◆ ABOUT THIS EXERCISE
Could you reproduce the lines below from the one with "LS103: speaker 32R (GND, SPK) -> none" through the one with "U2 pin RST: GND -> +3V3"? Keep both ends and add nothing.

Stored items
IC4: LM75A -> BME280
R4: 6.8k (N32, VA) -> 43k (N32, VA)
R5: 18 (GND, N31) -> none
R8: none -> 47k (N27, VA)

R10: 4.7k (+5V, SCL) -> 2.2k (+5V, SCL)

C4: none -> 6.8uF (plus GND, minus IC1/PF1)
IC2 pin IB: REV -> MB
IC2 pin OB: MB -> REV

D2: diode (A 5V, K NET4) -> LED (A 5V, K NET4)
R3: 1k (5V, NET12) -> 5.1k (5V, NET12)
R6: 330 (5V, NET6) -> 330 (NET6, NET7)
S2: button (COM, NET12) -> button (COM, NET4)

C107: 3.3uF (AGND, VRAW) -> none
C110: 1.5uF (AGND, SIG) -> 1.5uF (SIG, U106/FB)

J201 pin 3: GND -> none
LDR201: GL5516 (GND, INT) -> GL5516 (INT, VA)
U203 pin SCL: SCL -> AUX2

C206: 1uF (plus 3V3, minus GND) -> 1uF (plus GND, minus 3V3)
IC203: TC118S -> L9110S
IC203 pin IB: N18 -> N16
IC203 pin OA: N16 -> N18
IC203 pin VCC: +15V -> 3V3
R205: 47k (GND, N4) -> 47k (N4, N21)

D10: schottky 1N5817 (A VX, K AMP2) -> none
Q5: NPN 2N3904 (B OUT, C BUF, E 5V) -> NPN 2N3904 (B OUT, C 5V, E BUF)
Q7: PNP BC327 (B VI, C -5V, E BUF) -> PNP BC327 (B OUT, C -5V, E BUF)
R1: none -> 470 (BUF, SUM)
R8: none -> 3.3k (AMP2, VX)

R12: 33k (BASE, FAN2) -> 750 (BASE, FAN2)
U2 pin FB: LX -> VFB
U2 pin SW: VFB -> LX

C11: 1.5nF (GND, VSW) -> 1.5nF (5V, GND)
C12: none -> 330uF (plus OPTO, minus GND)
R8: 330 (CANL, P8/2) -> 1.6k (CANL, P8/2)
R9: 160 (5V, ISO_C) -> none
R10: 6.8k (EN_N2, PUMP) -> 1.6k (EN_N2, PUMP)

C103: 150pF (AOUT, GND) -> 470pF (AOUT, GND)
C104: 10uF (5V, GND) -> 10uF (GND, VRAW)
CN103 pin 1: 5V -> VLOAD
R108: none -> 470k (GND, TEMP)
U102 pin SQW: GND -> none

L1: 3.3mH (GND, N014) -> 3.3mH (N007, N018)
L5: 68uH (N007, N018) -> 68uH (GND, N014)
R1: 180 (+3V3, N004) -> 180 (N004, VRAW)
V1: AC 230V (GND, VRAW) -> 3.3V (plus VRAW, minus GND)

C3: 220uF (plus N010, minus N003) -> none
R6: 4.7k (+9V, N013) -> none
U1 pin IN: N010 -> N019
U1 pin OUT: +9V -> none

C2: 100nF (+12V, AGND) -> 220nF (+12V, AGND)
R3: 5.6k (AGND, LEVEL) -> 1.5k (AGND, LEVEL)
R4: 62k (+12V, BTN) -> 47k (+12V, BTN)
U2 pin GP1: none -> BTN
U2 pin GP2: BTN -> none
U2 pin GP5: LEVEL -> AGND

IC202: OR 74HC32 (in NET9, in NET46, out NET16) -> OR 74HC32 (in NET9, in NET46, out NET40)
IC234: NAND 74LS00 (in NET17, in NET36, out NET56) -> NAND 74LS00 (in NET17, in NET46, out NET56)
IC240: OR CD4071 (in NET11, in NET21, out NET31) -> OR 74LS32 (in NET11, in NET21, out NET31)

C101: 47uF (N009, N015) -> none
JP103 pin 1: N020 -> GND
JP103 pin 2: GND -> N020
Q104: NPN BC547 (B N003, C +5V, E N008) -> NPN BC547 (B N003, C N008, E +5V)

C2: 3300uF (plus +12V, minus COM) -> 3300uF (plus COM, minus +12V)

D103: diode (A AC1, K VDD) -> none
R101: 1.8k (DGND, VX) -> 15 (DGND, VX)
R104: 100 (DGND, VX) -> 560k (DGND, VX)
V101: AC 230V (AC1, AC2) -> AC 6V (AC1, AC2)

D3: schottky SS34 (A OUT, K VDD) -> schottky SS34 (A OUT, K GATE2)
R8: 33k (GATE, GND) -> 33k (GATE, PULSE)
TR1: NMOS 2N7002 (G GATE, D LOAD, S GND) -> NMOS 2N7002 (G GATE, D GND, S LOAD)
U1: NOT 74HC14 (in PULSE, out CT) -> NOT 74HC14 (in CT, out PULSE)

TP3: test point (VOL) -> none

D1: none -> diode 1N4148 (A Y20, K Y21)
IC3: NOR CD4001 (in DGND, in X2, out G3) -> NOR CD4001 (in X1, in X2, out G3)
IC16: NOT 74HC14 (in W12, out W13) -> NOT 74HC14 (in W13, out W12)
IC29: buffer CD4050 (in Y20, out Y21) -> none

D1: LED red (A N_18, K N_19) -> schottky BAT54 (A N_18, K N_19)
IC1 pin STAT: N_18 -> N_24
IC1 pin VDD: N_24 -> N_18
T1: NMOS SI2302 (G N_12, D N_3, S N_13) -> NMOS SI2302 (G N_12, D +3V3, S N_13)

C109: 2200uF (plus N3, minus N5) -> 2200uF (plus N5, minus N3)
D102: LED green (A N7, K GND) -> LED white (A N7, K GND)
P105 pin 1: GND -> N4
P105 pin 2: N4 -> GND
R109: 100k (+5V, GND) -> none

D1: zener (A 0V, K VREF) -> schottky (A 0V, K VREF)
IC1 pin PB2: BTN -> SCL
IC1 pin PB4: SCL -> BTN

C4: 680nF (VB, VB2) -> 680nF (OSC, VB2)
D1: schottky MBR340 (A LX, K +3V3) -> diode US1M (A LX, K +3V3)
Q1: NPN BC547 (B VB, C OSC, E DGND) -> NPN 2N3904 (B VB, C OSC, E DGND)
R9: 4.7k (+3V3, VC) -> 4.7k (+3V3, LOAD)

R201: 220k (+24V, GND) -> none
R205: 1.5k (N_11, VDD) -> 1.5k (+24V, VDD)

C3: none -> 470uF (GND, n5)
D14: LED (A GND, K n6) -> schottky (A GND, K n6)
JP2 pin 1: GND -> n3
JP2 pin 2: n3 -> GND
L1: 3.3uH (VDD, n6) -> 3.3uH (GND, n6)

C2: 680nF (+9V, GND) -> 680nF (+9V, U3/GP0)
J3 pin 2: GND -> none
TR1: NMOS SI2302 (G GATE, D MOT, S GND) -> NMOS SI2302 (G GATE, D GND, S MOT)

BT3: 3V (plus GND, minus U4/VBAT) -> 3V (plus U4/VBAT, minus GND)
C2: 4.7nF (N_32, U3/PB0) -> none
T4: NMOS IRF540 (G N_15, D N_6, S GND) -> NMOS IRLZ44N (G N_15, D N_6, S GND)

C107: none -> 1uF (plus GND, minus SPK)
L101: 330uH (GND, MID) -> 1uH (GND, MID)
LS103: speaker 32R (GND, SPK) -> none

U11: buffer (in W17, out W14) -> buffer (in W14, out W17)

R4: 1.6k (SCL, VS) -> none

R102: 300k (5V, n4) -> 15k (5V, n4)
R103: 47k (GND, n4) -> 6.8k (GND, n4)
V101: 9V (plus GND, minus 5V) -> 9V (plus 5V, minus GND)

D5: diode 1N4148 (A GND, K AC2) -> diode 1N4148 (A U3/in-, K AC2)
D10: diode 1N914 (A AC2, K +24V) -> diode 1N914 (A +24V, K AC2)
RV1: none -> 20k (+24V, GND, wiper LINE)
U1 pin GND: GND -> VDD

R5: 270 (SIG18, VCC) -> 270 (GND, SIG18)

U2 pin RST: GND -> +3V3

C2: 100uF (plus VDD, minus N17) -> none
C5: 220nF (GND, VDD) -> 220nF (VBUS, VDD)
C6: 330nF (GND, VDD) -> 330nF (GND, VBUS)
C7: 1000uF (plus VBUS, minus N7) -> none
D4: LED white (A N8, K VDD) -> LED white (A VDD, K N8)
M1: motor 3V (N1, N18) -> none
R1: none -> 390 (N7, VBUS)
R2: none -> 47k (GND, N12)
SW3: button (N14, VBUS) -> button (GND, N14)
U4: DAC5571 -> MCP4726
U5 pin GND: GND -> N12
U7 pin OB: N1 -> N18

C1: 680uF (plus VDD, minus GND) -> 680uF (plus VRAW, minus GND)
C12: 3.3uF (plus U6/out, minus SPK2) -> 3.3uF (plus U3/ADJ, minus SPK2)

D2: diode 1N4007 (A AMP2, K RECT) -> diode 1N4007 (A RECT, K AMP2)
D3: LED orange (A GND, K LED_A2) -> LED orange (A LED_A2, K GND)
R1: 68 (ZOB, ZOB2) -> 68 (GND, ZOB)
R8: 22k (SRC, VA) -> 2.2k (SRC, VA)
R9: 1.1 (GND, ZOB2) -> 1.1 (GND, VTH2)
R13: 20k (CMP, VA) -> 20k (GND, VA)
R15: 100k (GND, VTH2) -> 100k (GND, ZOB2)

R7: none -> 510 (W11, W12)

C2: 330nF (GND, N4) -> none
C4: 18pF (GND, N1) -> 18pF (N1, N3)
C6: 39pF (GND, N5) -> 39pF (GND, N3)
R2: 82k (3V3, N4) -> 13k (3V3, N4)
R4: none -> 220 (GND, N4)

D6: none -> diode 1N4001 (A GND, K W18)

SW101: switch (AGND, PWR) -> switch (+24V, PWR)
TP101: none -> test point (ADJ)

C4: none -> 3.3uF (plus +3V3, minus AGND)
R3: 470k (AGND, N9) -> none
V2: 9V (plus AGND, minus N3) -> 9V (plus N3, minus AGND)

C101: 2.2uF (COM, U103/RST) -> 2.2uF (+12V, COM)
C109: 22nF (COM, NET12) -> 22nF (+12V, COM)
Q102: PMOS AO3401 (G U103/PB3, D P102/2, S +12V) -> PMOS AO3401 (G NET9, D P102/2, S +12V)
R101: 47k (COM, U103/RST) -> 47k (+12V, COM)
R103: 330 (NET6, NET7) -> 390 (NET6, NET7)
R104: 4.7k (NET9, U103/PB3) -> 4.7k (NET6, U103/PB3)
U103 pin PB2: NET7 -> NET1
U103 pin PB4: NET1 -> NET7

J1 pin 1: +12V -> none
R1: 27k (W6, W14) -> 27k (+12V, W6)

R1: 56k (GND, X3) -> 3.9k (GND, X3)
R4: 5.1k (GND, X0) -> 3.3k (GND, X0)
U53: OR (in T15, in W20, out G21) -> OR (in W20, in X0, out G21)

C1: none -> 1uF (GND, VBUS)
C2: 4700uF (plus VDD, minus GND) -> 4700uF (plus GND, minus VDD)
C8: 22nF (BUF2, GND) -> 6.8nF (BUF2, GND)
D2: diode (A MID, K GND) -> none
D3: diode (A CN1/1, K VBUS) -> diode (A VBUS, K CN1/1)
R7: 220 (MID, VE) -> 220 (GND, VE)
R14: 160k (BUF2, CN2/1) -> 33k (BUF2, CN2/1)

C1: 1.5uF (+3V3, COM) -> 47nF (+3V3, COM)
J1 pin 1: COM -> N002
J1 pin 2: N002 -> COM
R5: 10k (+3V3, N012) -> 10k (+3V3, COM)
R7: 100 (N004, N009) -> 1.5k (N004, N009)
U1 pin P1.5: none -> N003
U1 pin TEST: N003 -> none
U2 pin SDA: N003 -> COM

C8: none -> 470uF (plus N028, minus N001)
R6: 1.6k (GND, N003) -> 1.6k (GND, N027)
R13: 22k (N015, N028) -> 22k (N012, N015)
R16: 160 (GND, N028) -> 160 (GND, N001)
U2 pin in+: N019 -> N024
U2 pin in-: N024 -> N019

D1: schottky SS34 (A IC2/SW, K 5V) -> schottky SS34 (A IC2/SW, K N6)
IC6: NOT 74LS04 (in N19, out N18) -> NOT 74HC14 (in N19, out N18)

◆ YOUR RESPONSE
LS103: speaker 32R (GND, SPK) -> none

U11: buffer (in W17, out W14) -> buffer (in W14, out W17)

R4: 1.6k (SCL, VS) -> none

R102: 300k (5V, n4) -> 15k (5V, n4)
R103: 47k (GND, n4) -> 6.8k (GND, n4)
V101: 9V (plus GND, minus 5V) -> 9V (plus 5V, minus GND)

D5: diode 1N4148 (A GND, K AC2) -> diode 1N4148 (A U3/in-, K AC2)
D10: diode 1N914 (A AC2, K +24V) -> diode 1N914 (A +24V, K AC2)
RV1: none -> 20k (+24V, GND, wiper LINE)
U1 pin GND: GND -> VDD

R5: 270 (SIG18, VCC) -> 270 (GND, SIG18)

U2 pin RST: GND -> +3V3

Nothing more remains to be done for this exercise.